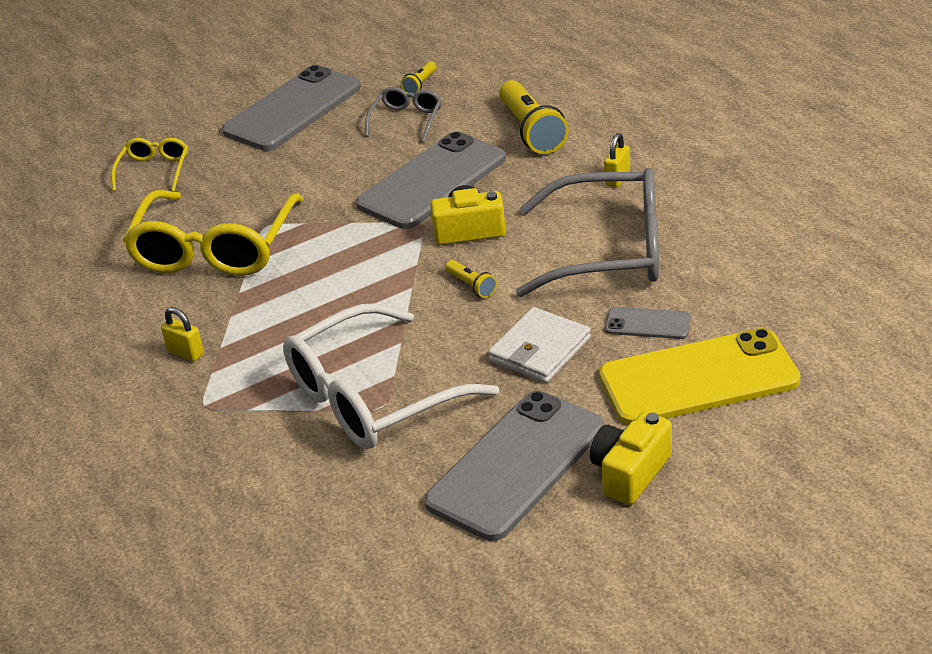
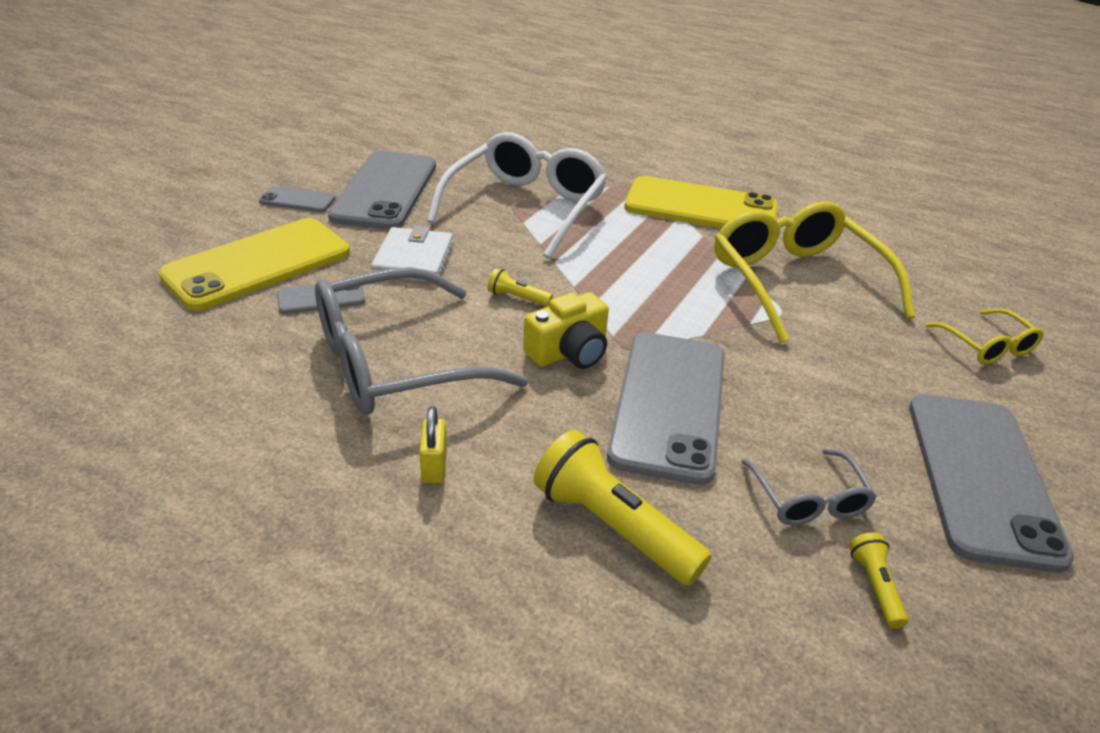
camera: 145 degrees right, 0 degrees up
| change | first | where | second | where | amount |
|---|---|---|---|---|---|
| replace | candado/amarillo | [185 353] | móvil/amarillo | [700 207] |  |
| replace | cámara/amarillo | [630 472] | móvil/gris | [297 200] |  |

++++++++++++++++++++

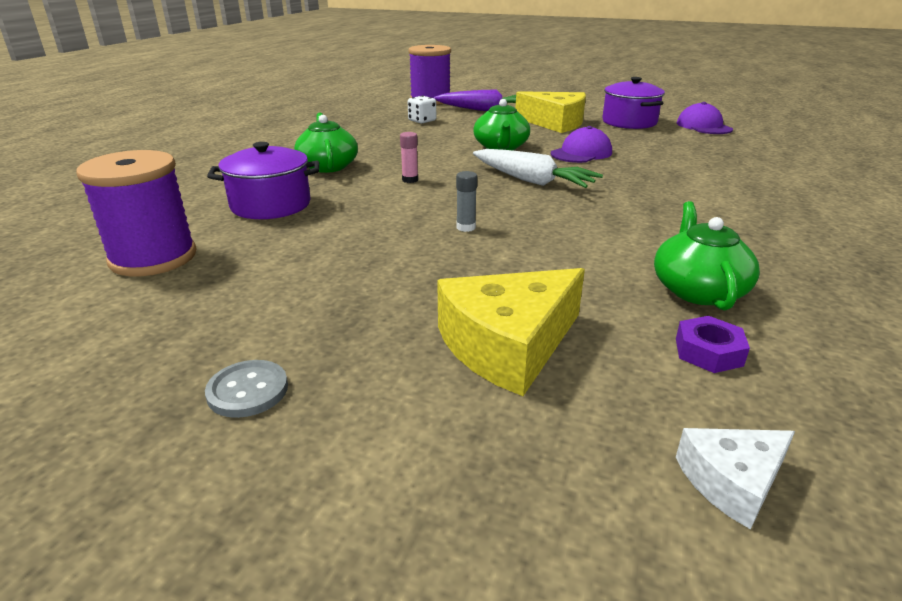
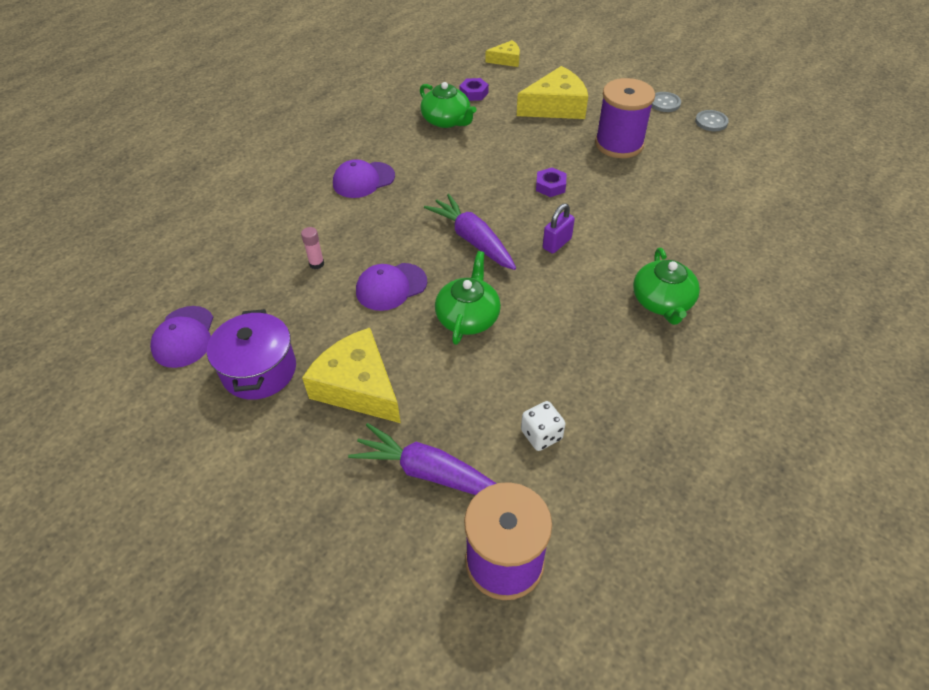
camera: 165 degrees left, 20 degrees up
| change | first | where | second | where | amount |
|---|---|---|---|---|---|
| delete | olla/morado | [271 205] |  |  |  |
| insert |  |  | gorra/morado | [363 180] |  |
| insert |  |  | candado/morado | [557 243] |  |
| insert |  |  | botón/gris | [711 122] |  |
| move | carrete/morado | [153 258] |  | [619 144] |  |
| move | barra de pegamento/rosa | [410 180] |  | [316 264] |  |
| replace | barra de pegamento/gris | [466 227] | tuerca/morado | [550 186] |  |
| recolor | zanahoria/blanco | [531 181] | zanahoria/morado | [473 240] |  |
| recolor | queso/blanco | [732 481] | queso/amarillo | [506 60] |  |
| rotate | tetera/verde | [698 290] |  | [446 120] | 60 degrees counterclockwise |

++++++++++++++++++++

• **PROMPT**:
Wherever the string "degrees" is found in the entries, copy the line it sits in.

• **RESULT BELOW**:
camera: 145 degrees right, 0 degrees up
camera: 165 degrees left, 20 degrees up
| rotate | tetera/verde | [698 290] |  | [446 120] | 60 degrees counterclockwise |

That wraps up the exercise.